§ WHAT THIS TASK INVOLVES
Repeat the listing exactly, line by line.
☆ ☆ ☆
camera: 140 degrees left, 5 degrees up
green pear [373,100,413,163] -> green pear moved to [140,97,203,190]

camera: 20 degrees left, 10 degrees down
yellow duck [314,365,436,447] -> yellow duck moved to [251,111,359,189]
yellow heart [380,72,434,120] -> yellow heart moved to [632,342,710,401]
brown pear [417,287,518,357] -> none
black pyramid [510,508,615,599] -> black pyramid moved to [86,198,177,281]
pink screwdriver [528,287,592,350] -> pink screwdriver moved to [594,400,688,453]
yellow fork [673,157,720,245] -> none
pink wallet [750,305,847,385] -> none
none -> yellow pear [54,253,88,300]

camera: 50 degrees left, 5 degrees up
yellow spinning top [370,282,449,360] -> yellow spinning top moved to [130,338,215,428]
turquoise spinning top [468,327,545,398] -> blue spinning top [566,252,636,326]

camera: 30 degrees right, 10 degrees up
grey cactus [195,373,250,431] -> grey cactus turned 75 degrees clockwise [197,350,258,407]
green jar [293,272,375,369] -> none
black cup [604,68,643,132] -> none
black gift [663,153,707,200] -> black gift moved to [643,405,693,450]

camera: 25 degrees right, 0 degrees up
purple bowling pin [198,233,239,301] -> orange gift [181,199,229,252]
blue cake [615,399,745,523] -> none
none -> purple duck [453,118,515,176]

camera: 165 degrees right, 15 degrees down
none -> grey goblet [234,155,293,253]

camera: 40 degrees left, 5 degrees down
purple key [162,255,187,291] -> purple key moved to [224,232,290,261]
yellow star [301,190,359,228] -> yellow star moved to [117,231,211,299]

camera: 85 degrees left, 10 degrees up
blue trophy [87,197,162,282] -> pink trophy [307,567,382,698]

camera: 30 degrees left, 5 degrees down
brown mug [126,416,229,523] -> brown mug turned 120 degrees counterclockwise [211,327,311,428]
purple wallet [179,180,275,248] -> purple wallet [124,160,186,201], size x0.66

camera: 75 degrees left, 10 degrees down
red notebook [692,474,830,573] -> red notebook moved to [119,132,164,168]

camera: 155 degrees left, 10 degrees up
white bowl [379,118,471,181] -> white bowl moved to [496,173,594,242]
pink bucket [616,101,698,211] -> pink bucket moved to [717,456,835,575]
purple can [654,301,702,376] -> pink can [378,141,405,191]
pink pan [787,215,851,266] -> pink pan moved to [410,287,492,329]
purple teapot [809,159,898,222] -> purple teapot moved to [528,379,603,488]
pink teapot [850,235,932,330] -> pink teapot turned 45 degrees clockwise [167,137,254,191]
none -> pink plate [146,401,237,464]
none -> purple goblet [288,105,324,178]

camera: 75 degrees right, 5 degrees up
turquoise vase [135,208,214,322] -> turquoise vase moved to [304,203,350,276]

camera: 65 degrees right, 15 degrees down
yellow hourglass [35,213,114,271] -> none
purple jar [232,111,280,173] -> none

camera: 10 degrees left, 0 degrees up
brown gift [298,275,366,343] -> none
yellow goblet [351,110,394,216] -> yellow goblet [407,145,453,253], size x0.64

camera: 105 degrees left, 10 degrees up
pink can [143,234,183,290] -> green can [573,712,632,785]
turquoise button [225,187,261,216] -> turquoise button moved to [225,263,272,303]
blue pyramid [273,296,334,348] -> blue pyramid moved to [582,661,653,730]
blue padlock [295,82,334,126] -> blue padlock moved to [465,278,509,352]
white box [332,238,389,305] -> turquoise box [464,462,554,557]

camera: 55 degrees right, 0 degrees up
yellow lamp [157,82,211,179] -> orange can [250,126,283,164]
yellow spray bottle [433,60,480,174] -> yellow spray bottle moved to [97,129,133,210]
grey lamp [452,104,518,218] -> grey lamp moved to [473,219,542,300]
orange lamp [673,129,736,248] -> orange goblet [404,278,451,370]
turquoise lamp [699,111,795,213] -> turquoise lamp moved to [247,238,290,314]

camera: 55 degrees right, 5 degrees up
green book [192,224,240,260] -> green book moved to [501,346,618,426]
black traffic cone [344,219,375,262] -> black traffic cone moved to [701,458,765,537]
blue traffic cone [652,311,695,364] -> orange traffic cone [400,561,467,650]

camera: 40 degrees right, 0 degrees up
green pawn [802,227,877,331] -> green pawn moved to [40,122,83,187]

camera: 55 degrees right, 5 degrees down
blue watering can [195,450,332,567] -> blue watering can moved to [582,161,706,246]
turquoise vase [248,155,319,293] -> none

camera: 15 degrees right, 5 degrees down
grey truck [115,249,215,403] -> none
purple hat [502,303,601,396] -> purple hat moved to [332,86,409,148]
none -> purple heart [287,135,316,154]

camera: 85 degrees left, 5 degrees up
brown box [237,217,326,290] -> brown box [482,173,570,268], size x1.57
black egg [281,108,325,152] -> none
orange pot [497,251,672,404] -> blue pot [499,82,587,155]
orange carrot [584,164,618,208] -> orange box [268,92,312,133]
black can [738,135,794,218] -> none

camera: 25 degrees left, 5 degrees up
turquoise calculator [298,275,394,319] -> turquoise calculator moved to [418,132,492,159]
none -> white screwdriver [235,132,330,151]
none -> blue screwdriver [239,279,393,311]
☆ ☆ ☆
§ WRITTEN RESPONSE
camera: 140 degrees left, 5 degrees up
green pear [373,100,413,163] -> green pear moved to [140,97,203,190]

camera: 20 degrees left, 10 degrees down
yellow duck [314,365,436,447] -> yellow duck moved to [251,111,359,189]
yellow heart [380,72,434,120] -> yellow heart moved to [632,342,710,401]
brown pear [417,287,518,357] -> none
black pyramid [510,508,615,599] -> black pyramid moved to [86,198,177,281]
pink screwdriver [528,287,592,350] -> pink screwdriver moved to [594,400,688,453]
yellow fork [673,157,720,245] -> none
pink wallet [750,305,847,385] -> none
none -> yellow pear [54,253,88,300]

camera: 50 degrees left, 5 degrees up
yellow spinning top [370,282,449,360] -> yellow spinning top moved to [130,338,215,428]
turquoise spinning top [468,327,545,398] -> blue spinning top [566,252,636,326]

camera: 30 degrees right, 10 degrees up
grey cactus [195,373,250,431] -> grey cactus turned 75 degrees clockwise [197,350,258,407]
green jar [293,272,375,369] -> none
black cup [604,68,643,132] -> none
black gift [663,153,707,200] -> black gift moved to [643,405,693,450]

camera: 25 degrees right, 0 degrees up
purple bowling pin [198,233,239,301] -> orange gift [181,199,229,252]
blue cake [615,399,745,523] -> none
none -> purple duck [453,118,515,176]

camera: 165 degrees right, 15 degrees down
none -> grey goblet [234,155,293,253]

camera: 40 degrees left, 5 degrees down
purple key [162,255,187,291] -> purple key moved to [224,232,290,261]
yellow star [301,190,359,228] -> yellow star moved to [117,231,211,299]

camera: 85 degrees left, 10 degrees up
blue trophy [87,197,162,282] -> pink trophy [307,567,382,698]

camera: 30 degrees left, 5 degrees down
brown mug [126,416,229,523] -> brown mug turned 120 degrees counterclockwise [211,327,311,428]
purple wallet [179,180,275,248] -> purple wallet [124,160,186,201], size x0.66

camera: 75 degrees left, 10 degrees down
red notebook [692,474,830,573] -> red notebook moved to [119,132,164,168]

camera: 155 degrees left, 10 degrees up
white bowl [379,118,471,181] -> white bowl moved to [496,173,594,242]
pink bucket [616,101,698,211] -> pink bucket moved to [717,456,835,575]
purple can [654,301,702,376] -> pink can [378,141,405,191]
pink pan [787,215,851,266] -> pink pan moved to [410,287,492,329]
purple teapot [809,159,898,222] -> purple teapot moved to [528,379,603,488]
pink teapot [850,235,932,330] -> pink teapot turned 45 degrees clockwise [167,137,254,191]
none -> pink plate [146,401,237,464]
none -> purple goblet [288,105,324,178]

camera: 75 degrees right, 5 degrees up
turquoise vase [135,208,214,322] -> turquoise vase moved to [304,203,350,276]

camera: 65 degrees right, 15 degrees down
yellow hourglass [35,213,114,271] -> none
purple jar [232,111,280,173] -> none

camera: 10 degrees left, 0 degrees up
brown gift [298,275,366,343] -> none
yellow goblet [351,110,394,216] -> yellow goblet [407,145,453,253], size x0.64

camera: 105 degrees left, 10 degrees up
pink can [143,234,183,290] -> green can [573,712,632,785]
turquoise button [225,187,261,216] -> turquoise button moved to [225,263,272,303]
blue pyramid [273,296,334,348] -> blue pyramid moved to [582,661,653,730]
blue padlock [295,82,334,126] -> blue padlock moved to [465,278,509,352]
white box [332,238,389,305] -> turquoise box [464,462,554,557]

camera: 55 degrees right, 0 degrees up
yellow lamp [157,82,211,179] -> orange can [250,126,283,164]
yellow spray bottle [433,60,480,174] -> yellow spray bottle moved to [97,129,133,210]
grey lamp [452,104,518,218] -> grey lamp moved to [473,219,542,300]
orange lamp [673,129,736,248] -> orange goblet [404,278,451,370]
turquoise lamp [699,111,795,213] -> turquoise lamp moved to [247,238,290,314]

camera: 55 degrees right, 5 degrees up
green book [192,224,240,260] -> green book moved to [501,346,618,426]
black traffic cone [344,219,375,262] -> black traffic cone moved to [701,458,765,537]
blue traffic cone [652,311,695,364] -> orange traffic cone [400,561,467,650]

camera: 40 degrees right, 0 degrees up
green pawn [802,227,877,331] -> green pawn moved to [40,122,83,187]

camera: 55 degrees right, 5 degrees down
blue watering can [195,450,332,567] -> blue watering can moved to [582,161,706,246]
turquoise vase [248,155,319,293] -> none

camera: 15 degrees right, 5 degrees down
grey truck [115,249,215,403] -> none
purple hat [502,303,601,396] -> purple hat moved to [332,86,409,148]
none -> purple heart [287,135,316,154]

camera: 85 degrees left, 5 degrees up
brown box [237,217,326,290] -> brown box [482,173,570,268], size x1.57
black egg [281,108,325,152] -> none
orange pot [497,251,672,404] -> blue pot [499,82,587,155]
orange carrot [584,164,618,208] -> orange box [268,92,312,133]
black can [738,135,794,218] -> none

camera: 25 degrees left, 5 degrees up
turquoise calculator [298,275,394,319] -> turquoise calculator moved to [418,132,492,159]
none -> white screwdriver [235,132,330,151]
none -> blue screwdriver [239,279,393,311]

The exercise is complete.